Where a line of the data holds the word "shifted", copy that line.

▶ **DATASET EXTRACT**:
[Start of section]

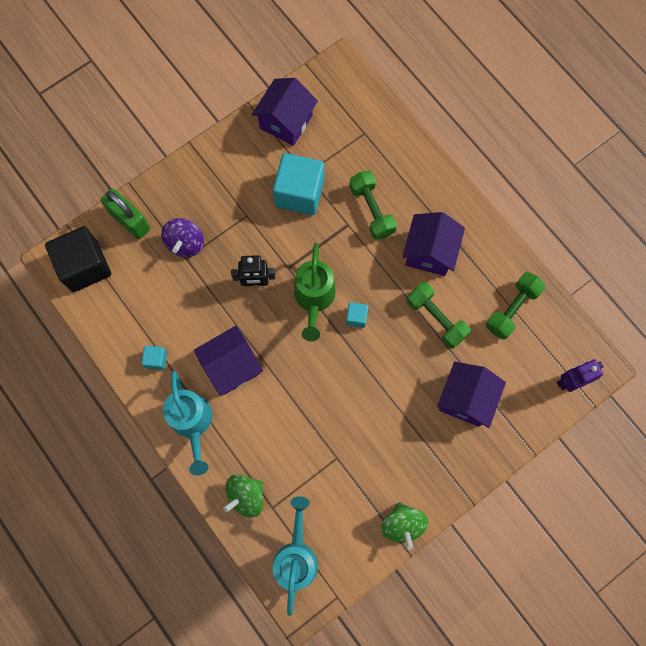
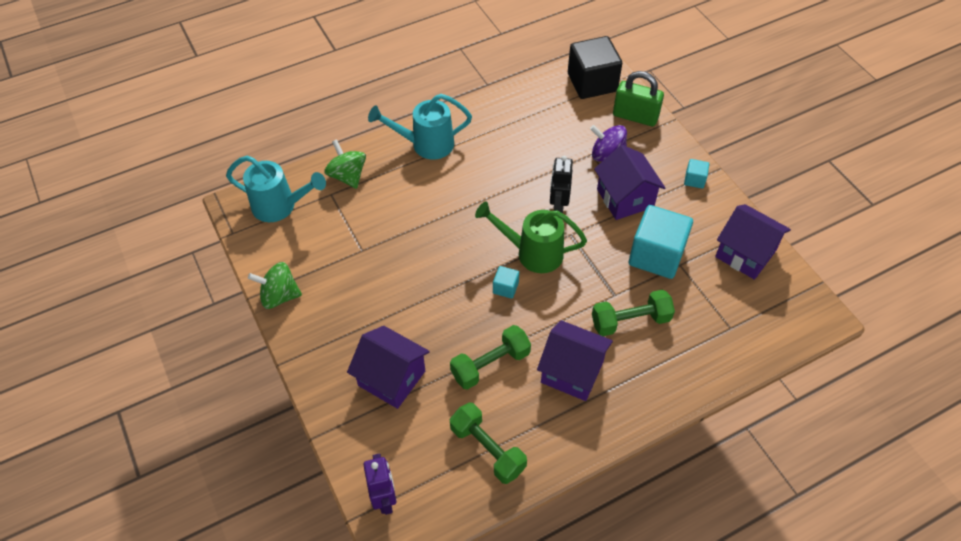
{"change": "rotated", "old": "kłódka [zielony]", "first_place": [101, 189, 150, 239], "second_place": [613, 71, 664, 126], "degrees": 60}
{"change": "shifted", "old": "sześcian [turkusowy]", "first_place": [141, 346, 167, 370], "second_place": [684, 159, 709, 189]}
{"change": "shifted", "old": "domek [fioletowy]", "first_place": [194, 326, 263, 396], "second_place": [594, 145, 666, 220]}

[End of section]

▶ **RESULT OF THE EXERCISE**:
{"change": "shifted", "old": "sześcian [turkusowy]", "first_place": [141, 346, 167, 370], "second_place": [684, 159, 709, 189]}
{"change": "shifted", "old": "domek [fioletowy]", "first_place": [194, 326, 263, 396], "second_place": [594, 145, 666, 220]}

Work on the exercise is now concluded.